* [Supplied data]
┄┄┄┄┄┄┄┄┄┄
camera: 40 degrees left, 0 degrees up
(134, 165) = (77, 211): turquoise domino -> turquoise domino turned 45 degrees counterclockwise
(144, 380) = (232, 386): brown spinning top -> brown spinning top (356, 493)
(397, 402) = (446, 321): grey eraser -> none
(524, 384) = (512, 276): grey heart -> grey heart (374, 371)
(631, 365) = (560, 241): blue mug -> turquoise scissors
┄┄┄┄┄┄┄┄┄┄
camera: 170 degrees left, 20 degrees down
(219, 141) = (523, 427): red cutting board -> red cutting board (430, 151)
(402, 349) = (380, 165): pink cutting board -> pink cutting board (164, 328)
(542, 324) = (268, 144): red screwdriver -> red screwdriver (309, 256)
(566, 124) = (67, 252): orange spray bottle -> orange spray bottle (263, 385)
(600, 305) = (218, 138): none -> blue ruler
┄┄┄┄┄┄┄┄┄┄
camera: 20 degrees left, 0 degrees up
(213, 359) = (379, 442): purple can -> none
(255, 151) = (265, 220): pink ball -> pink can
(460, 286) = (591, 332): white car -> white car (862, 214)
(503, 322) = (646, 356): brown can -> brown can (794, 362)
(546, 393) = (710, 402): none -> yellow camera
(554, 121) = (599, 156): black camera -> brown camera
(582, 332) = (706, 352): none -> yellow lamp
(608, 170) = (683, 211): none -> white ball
┄┄┄┄┄┄┄┄┄┄
* [Problem statement]
Proceeding from the line containing "(219, 141) = (523, 427): red" through the line containing "(600, 305) = (218, 138): none -> blue ruler", transcribe the lines above exactly, both end lines included.

* [Result of this task]
(219, 141) = (523, 427): red cutting board -> red cutting board (430, 151)
(402, 349) = (380, 165): pink cutting board -> pink cutting board (164, 328)
(542, 324) = (268, 144): red screwdriver -> red screwdriver (309, 256)
(566, 124) = (67, 252): orange spray bottle -> orange spray bottle (263, 385)
(600, 305) = (218, 138): none -> blue ruler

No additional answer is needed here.